- _ABOUT THIS TASK_
From the first line to the last, please write out the data exactly.

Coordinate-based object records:
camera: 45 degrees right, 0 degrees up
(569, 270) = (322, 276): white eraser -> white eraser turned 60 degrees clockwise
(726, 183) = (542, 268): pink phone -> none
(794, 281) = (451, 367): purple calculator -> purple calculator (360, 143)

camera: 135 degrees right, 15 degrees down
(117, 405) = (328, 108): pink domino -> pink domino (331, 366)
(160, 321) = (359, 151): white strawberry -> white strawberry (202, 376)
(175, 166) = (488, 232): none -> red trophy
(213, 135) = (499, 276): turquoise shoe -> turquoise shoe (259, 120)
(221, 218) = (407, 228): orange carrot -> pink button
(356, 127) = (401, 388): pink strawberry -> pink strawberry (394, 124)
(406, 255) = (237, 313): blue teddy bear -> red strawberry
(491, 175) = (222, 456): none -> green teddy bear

- _OUTPUT OF THE TASK_
camera: 45 degrees right, 0 degrees up
(569, 270) = (322, 276): white eraser -> white eraser turned 60 degrees clockwise
(726, 183) = (542, 268): pink phone -> none
(794, 281) = (451, 367): purple calculator -> purple calculator (360, 143)

camera: 135 degrees right, 15 degrees down
(117, 405) = (328, 108): pink domino -> pink domino (331, 366)
(160, 321) = (359, 151): white strawberry -> white strawberry (202, 376)
(175, 166) = (488, 232): none -> red trophy
(213, 135) = (499, 276): turquoise shoe -> turquoise shoe (259, 120)
(221, 218) = (407, 228): orange carrot -> pink button
(356, 127) = (401, 388): pink strawberry -> pink strawberry (394, 124)
(406, 255) = (237, 313): blue teddy bear -> red strawberry
(491, 175) = (222, 456): none -> green teddy bear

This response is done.